--- Material for the task Enclosed Below ---
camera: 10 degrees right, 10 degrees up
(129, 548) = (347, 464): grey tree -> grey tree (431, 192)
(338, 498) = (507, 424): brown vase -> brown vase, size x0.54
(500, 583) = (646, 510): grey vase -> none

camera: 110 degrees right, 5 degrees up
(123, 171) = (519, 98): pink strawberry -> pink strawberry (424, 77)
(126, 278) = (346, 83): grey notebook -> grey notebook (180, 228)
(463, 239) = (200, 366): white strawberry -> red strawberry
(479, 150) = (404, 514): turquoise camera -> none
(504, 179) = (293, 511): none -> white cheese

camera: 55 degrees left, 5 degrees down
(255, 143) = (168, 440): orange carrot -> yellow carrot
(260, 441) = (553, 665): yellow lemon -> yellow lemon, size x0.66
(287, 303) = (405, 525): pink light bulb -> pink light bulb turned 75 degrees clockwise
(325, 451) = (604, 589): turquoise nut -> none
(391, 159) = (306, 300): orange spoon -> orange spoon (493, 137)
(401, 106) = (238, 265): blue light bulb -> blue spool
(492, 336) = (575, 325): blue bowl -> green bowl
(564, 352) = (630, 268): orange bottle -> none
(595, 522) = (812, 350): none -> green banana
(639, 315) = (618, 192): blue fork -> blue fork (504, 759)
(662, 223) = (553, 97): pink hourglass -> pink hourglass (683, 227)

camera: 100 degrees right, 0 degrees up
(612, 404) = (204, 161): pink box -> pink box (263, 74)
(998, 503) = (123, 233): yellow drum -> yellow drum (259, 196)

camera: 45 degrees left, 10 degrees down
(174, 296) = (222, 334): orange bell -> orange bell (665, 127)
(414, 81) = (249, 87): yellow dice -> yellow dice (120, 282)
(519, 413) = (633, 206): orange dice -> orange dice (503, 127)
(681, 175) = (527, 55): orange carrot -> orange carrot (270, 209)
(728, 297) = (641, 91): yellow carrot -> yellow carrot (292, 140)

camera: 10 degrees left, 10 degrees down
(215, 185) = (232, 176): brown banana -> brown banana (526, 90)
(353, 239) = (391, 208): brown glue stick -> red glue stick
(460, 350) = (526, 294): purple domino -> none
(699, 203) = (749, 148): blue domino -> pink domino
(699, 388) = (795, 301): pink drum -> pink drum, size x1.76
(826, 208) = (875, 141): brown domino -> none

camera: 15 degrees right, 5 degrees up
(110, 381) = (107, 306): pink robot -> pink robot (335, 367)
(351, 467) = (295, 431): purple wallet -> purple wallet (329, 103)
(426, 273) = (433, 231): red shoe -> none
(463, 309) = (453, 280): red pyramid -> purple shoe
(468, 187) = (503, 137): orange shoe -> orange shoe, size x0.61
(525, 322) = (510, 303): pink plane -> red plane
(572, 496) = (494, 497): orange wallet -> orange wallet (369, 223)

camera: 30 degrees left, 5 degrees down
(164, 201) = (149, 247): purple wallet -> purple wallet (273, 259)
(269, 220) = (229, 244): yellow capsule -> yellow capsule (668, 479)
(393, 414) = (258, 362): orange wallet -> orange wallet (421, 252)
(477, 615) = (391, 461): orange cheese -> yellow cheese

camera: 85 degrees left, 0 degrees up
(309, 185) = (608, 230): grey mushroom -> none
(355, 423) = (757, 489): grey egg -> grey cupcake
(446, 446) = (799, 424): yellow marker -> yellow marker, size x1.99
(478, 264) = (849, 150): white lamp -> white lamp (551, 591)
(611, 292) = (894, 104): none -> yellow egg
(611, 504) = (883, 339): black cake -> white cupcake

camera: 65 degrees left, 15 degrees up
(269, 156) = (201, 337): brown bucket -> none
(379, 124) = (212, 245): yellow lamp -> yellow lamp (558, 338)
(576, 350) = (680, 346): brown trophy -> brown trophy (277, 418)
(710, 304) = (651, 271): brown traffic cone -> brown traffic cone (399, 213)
--- End of Enclosed Material for the task ---
= Task =
Go through the data above and copy each line in which "lamp" appears.

= Finished task =
(478, 264) = (849, 150): white lamp -> white lamp (551, 591)
(379, 124) = (212, 245): yellow lamp -> yellow lamp (558, 338)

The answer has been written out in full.